------ SUPPLIED MATERIAL

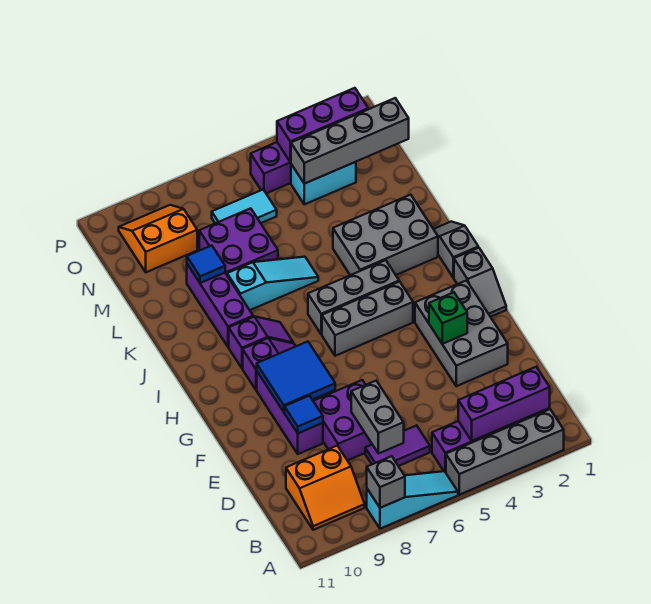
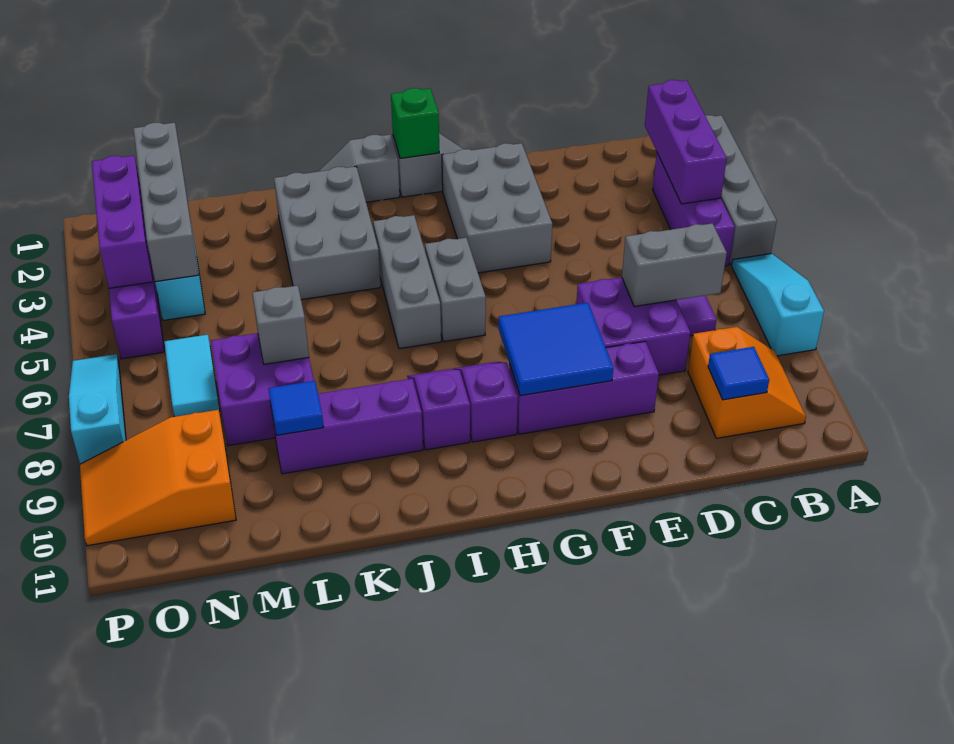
grey brick A8 level 2 -> grey brick L7 level 2
grey brick E2:G3 level 1 -> grey brick F2:G4 level 1
blue tile E9 level 2 -> blue tile C10 level 2
green brick F3 level 2 -> green brick H1 level 2
grey brick H4:H6 level 1 -> grey brick H5:H6 level 1
cyan slope K6:K8 level 1 top 8 -> cyan slope P6:P8 level 1 top 8
orange slope N9:O10 level 1 top N -> orange slope N9:P10 level 1 top N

------------

== PROBLEM DESCRIPTION ==
Each line from the one containing "grey brick E2:G3" through the end of the material must be output exactly, and no other line.

== FINISHED TASK ==
grey brick E2:G3 level 1 -> grey brick F2:G4 level 1
blue tile E9 level 2 -> blue tile C10 level 2
green brick F3 level 2 -> green brick H1 level 2
grey brick H4:H6 level 1 -> grey brick H5:H6 level 1
cyan slope K6:K8 level 1 top 8 -> cyan slope P6:P8 level 1 top 8
orange slope N9:O10 level 1 top N -> orange slope N9:P10 level 1 top N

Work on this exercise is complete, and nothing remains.